> _HOW TO COMPLETE THIS TASK_
Please copy the data below word for word, leaving out the pictures.

> _RECORDS TO USE_
>>>>
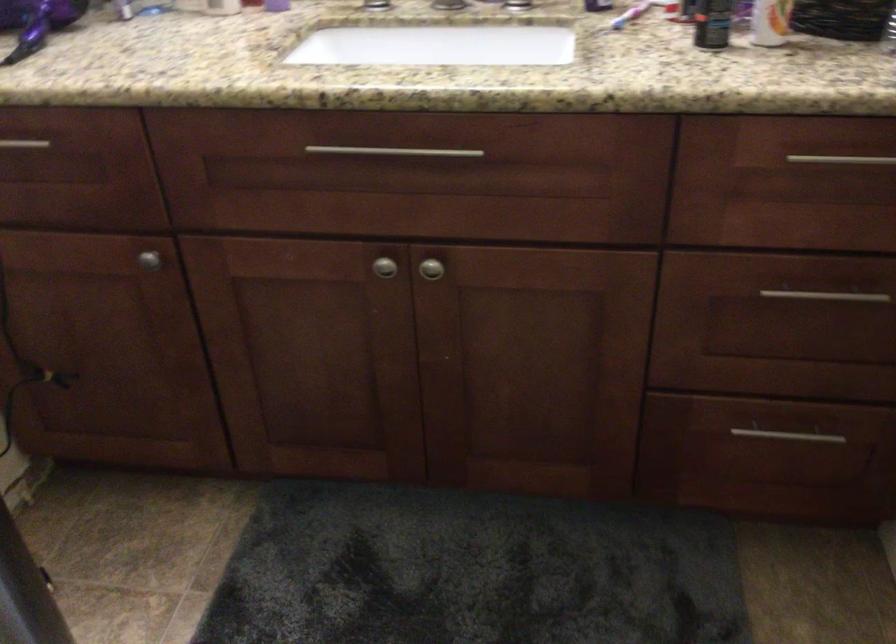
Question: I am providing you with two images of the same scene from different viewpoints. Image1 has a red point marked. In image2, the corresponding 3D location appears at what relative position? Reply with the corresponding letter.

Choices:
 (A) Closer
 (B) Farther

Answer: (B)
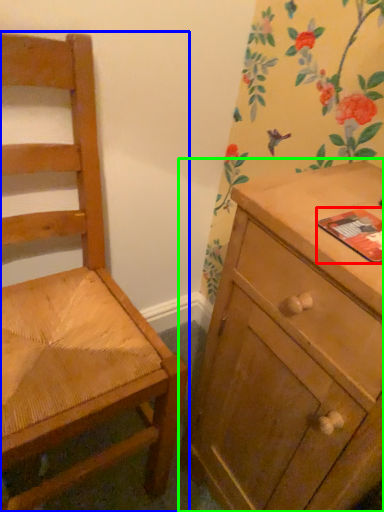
<<<<
> _RESULT FOR THIS EXERCISE_
Question: I am providing you with two images of the same scene from different viewpoints. Image1 has a red point marked. In image2, the corresponding 3D location appears at what relative position? Reply with the corresponding letter.

Choices:
 (A) Closer
 (B) Farther

Answer: (B)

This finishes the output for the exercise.